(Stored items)
┌──
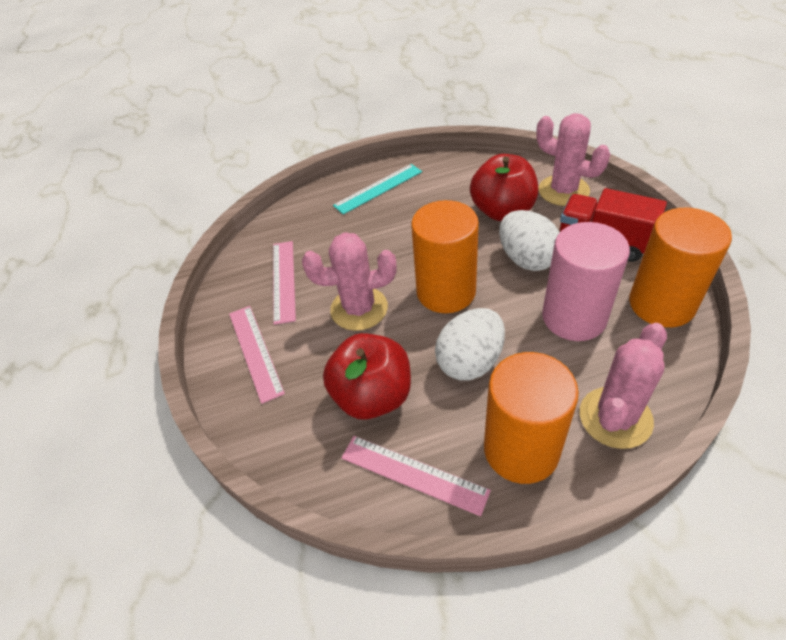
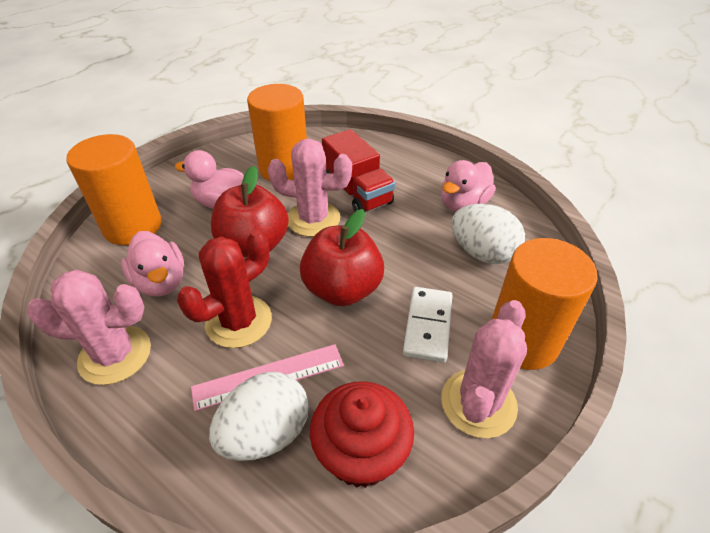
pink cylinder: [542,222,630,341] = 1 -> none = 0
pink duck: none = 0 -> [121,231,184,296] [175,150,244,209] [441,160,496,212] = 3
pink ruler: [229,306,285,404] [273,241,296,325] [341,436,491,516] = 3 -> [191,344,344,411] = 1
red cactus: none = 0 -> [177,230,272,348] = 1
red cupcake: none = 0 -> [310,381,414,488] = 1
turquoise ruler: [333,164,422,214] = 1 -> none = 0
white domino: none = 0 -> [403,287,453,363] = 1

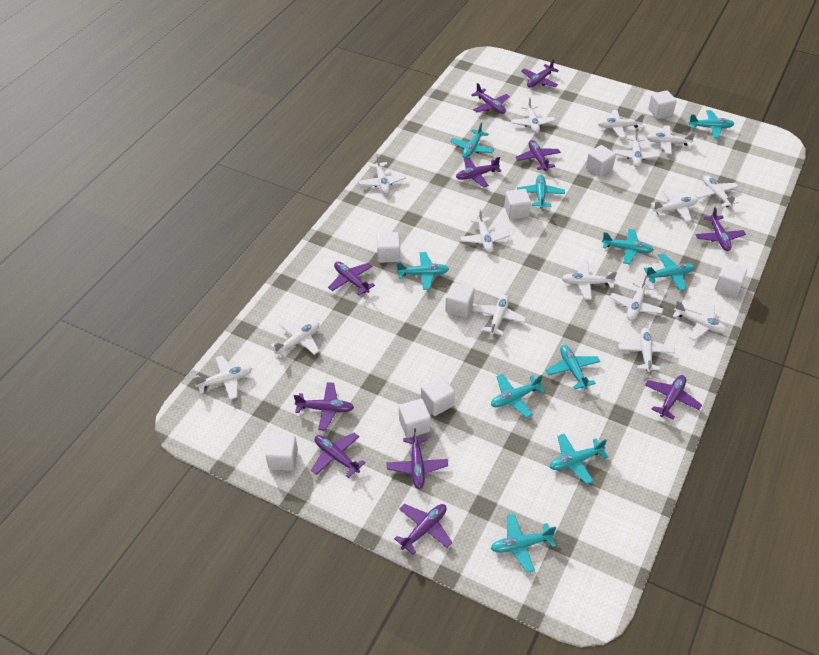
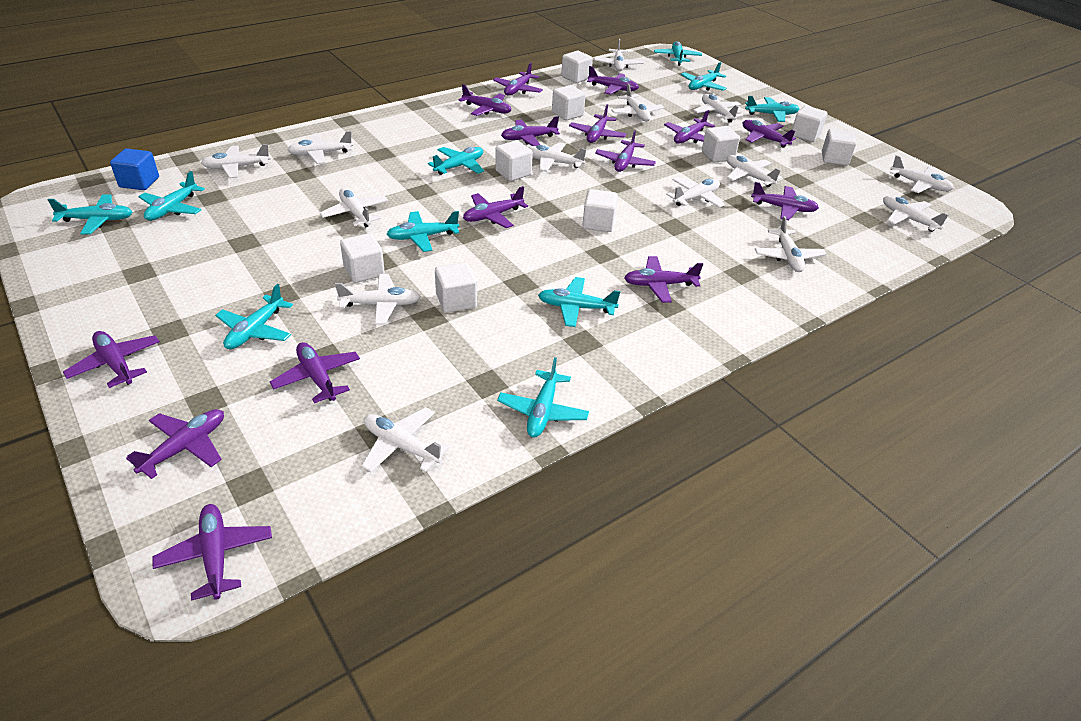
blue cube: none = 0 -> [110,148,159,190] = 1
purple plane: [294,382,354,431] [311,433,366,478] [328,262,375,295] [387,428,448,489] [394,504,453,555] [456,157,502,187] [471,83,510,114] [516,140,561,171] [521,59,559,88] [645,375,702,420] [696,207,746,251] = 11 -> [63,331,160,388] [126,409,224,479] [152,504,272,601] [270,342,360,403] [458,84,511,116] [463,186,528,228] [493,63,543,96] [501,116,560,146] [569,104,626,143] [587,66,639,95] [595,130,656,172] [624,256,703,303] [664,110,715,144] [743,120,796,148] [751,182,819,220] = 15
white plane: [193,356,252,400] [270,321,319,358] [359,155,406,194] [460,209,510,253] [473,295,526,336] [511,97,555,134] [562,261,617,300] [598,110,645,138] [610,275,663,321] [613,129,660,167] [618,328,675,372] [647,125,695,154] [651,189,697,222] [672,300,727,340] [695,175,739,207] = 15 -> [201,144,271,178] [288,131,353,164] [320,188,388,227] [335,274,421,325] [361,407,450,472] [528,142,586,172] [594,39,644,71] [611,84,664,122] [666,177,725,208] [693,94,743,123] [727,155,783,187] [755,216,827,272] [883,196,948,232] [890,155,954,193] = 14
└──
• Exercise prompt:
Would you copy out the data exactly, leaving every picture out?

• Result of the exercise:
pink cylinder: [542,222,630,341] = 1 -> none = 0
pink duck: none = 0 -> [121,231,184,296] [175,150,244,209] [441,160,496,212] = 3
pink ruler: [229,306,285,404] [273,241,296,325] [341,436,491,516] = 3 -> [191,344,344,411] = 1
red cactus: none = 0 -> [177,230,272,348] = 1
red cupcake: none = 0 -> [310,381,414,488] = 1
turquoise ruler: [333,164,422,214] = 1 -> none = 0
white domino: none = 0 -> [403,287,453,363] = 1

blue cube: none = 0 -> [110,148,159,190] = 1
purple plane: [294,382,354,431] [311,433,366,478] [328,262,375,295] [387,428,448,489] [394,504,453,555] [456,157,502,187] [471,83,510,114] [516,140,561,171] [521,59,559,88] [645,375,702,420] [696,207,746,251] = 11 -> [63,331,160,388] [126,409,224,479] [152,504,272,601] [270,342,360,403] [458,84,511,116] [463,186,528,228] [493,63,543,96] [501,116,560,146] [569,104,626,143] [587,66,639,95] [595,130,656,172] [624,256,703,303] [664,110,715,144] [743,120,796,148] [751,182,819,220] = 15
white plane: [193,356,252,400] [270,321,319,358] [359,155,406,194] [460,209,510,253] [473,295,526,336] [511,97,555,134] [562,261,617,300] [598,110,645,138] [610,275,663,321] [613,129,660,167] [618,328,675,372] [647,125,695,154] [651,189,697,222] [672,300,727,340] [695,175,739,207] = 15 -> [201,144,271,178] [288,131,353,164] [320,188,388,227] [335,274,421,325] [361,407,450,472] [528,142,586,172] [594,39,644,71] [611,84,664,122] [666,177,725,208] [693,94,743,123] [727,155,783,187] [755,216,827,272] [883,196,948,232] [890,155,954,193] = 14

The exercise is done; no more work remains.